AVAILABLE DATA:
********

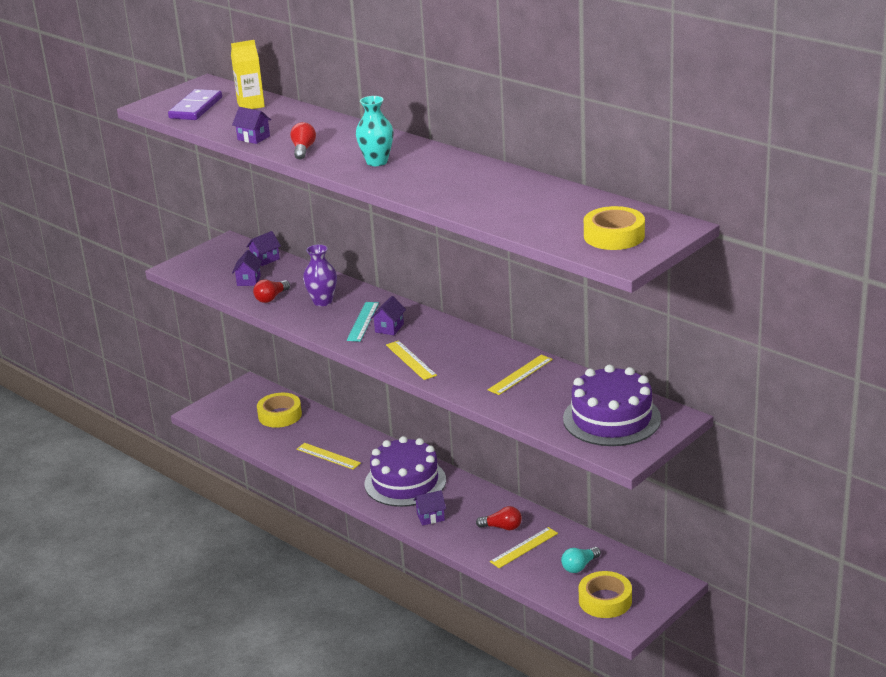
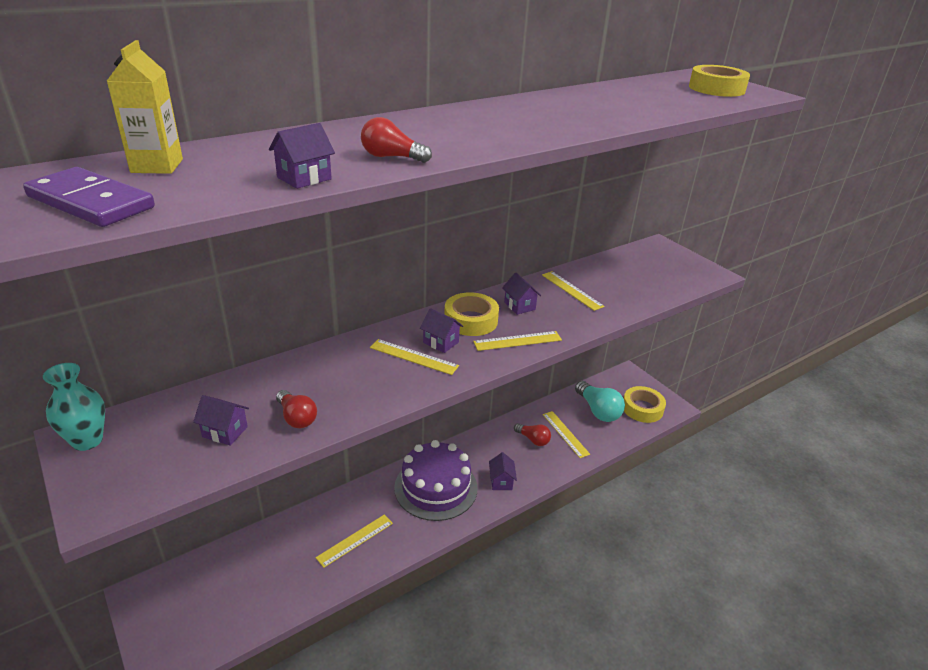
camera: 80 degrees left, 5 degrees up
(265, 259) = (176, 408): purple house -> purple house (519, 306)
(280, 415) = (238, 572): yellow tape -> yellow tape (471, 320)
(322, 301) = (342, 377): purple vase -> none
(363, 321) = (413, 357): turquoise ruler -> yellow ruler
(377, 162) = (475, 131): turquoise vase -> turquoise vase (87, 441)
(502, 527) = (533, 440): red light bulb -> red light bulb turned 105 degrees clockwise
(579, 566) = (598, 411): turquoise light bulb -> turquoise light bulb, size x1.65
(611, 418) = (656, 267): purple cake -> none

********

WHAT YOU WILL DO: Return every entry above exactly as written, minus the pictures.

OUTPUT BELOW:
camera: 80 degrees left, 5 degrees up
(265, 259) = (176, 408): purple house -> purple house (519, 306)
(280, 415) = (238, 572): yellow tape -> yellow tape (471, 320)
(322, 301) = (342, 377): purple vase -> none
(363, 321) = (413, 357): turquoise ruler -> yellow ruler
(377, 162) = (475, 131): turquoise vase -> turquoise vase (87, 441)
(502, 527) = (533, 440): red light bulb -> red light bulb turned 105 degrees clockwise
(579, 566) = (598, 411): turquoise light bulb -> turquoise light bulb, size x1.65
(611, 418) = (656, 267): purple cake -> none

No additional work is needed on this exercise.